*TASK INSTRUCTIONS*: Copy the records out again in full, keeping them identical.

*PROVIDED RECORDS*:
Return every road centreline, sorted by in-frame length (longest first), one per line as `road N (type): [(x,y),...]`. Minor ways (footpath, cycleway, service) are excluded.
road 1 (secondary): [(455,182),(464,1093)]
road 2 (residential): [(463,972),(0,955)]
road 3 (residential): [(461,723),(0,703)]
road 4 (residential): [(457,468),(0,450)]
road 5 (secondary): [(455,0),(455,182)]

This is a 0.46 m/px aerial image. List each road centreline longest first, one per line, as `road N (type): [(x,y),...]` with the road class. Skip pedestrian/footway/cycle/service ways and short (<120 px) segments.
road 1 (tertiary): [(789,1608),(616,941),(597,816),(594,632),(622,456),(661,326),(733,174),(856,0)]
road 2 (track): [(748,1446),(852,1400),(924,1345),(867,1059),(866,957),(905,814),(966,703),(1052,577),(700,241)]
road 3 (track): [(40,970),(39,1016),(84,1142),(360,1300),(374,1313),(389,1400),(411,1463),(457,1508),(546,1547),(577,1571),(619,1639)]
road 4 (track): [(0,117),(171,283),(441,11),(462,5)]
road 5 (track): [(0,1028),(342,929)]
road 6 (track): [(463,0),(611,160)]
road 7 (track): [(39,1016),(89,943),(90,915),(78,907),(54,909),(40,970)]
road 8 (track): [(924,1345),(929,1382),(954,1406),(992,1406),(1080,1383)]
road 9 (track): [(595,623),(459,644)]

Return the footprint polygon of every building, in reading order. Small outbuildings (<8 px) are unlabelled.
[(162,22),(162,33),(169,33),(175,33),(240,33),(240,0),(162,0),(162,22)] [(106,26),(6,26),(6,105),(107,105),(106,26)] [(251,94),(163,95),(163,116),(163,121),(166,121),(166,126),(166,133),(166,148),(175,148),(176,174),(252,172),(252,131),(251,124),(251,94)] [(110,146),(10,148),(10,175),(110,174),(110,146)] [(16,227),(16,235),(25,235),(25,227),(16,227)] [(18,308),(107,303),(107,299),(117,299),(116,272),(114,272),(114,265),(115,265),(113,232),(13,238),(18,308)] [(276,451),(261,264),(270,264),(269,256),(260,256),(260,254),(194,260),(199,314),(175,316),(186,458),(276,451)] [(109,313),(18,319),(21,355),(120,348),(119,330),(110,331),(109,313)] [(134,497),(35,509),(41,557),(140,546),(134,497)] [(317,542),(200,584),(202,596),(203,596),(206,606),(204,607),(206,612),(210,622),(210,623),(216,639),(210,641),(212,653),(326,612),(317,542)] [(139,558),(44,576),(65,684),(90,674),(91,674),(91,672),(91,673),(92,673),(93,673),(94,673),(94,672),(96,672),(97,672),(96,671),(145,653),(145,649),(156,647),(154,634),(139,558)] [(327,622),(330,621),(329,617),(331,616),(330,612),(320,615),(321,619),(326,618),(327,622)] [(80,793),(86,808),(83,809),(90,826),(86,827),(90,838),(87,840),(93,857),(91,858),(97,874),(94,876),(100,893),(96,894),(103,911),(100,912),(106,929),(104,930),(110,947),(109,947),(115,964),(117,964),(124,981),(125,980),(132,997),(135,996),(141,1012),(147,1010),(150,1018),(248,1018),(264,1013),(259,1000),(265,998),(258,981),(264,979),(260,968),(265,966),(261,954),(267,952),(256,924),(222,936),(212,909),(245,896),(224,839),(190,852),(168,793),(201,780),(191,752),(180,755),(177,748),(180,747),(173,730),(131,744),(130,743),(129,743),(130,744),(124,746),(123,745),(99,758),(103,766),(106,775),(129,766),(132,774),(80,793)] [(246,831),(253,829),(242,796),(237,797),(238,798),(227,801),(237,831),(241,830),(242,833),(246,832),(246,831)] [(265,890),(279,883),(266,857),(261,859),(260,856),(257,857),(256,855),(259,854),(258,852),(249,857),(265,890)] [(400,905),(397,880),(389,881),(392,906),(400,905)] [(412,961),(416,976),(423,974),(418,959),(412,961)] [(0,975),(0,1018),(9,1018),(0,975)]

*FINISHED TASK*:
Return every road centreline, sorted by in-frame length (longest first), one per line as `road N (type): [(x,y),...]`. Minor ways (footpath, cycleway, service) are excluded.
road 1 (secondary): [(455,182),(464,1093)]
road 2 (residential): [(463,972),(0,955)]
road 3 (residential): [(461,723),(0,703)]
road 4 (residential): [(457,468),(0,450)]
road 5 (secondary): [(455,0),(455,182)]

This is a 0.46 m/px aerial image. List each road centreline longest first, one per line, as `road N (type): [(x,y),...]` with the road class. Skip pedestrian/footway/cycle/service ways and short (<120 px) segments.
road 1 (tertiary): [(789,1608),(616,941),(597,816),(594,632),(622,456),(661,326),(733,174),(856,0)]
road 2 (track): [(748,1446),(852,1400),(924,1345),(867,1059),(866,957),(905,814),(966,703),(1052,577),(700,241)]
road 3 (track): [(40,970),(39,1016),(84,1142),(360,1300),(374,1313),(389,1400),(411,1463),(457,1508),(546,1547),(577,1571),(619,1639)]
road 4 (track): [(0,117),(171,283),(441,11),(462,5)]
road 5 (track): [(0,1028),(342,929)]
road 6 (track): [(463,0),(611,160)]
road 7 (track): [(39,1016),(89,943),(90,915),(78,907),(54,909),(40,970)]
road 8 (track): [(924,1345),(929,1382),(954,1406),(992,1406),(1080,1383)]
road 9 (track): [(595,623),(459,644)]

Return the footprint polygon of every building, in reading order. Small outbuildings (<8 px) are unlabelled.
[(162,22),(162,33),(169,33),(175,33),(240,33),(240,0),(162,0),(162,22)] [(106,26),(6,26),(6,105),(107,105),(106,26)] [(251,94),(163,95),(163,116),(163,121),(166,121),(166,126),(166,133),(166,148),(175,148),(176,174),(252,172),(252,131),(251,124),(251,94)] [(110,146),(10,148),(10,175),(110,174),(110,146)] [(16,227),(16,235),(25,235),(25,227),(16,227)] [(18,308),(107,303),(107,299),(117,299),(116,272),(114,272),(114,265),(115,265),(113,232),(13,238),(18,308)] [(276,451),(261,264),(270,264),(269,256),(260,256),(260,254),(194,260),(199,314),(175,316),(186,458),(276,451)] [(109,313),(18,319),(21,355),(120,348),(119,330),(110,331),(109,313)] [(134,497),(35,509),(41,557),(140,546),(134,497)] [(317,542),(200,584),(202,596),(203,596),(206,606),(204,607),(206,612),(210,622),(210,623),(216,639),(210,641),(212,653),(326,612),(317,542)] [(139,558),(44,576),(65,684),(90,674),(91,674),(91,672),(91,673),(92,673),(93,673),(94,673),(94,672),(96,672),(97,672),(96,671),(145,653),(145,649),(156,647),(154,634),(139,558)] [(327,622),(330,621),(329,617),(331,616),(330,612),(320,615),(321,619),(326,618),(327,622)] [(80,793),(86,808),(83,809),(90,826),(86,827),(90,838),(87,840),(93,857),(91,858),(97,874),(94,876),(100,893),(96,894),(103,911),(100,912),(106,929),(104,930),(110,947),(109,947),(115,964),(117,964),(124,981),(125,980),(132,997),(135,996),(141,1012),(147,1010),(150,1018),(248,1018),(264,1013),(259,1000),(265,998),(258,981),(264,979),(260,968),(265,966),(261,954),(267,952),(256,924),(222,936),(212,909),(245,896),(224,839),(190,852),(168,793),(201,780),(191,752),(180,755),(177,748),(180,747),(173,730),(131,744),(130,743),(129,743),(130,744),(124,746),(123,745),(99,758),(103,766),(106,775),(129,766),(132,774),(80,793)] [(246,831),(253,829),(242,796),(237,797),(238,798),(227,801),(237,831),(241,830),(242,833),(246,832),(246,831)] [(265,890),(279,883),(266,857),(261,859),(260,856),(257,857),(256,855),(259,854),(258,852),(249,857),(265,890)] [(400,905),(397,880),(389,881),(392,906),(400,905)] [(412,961),(416,976),(423,974),(418,959),(412,961)] [(0,975),(0,1018),(9,1018),(0,975)]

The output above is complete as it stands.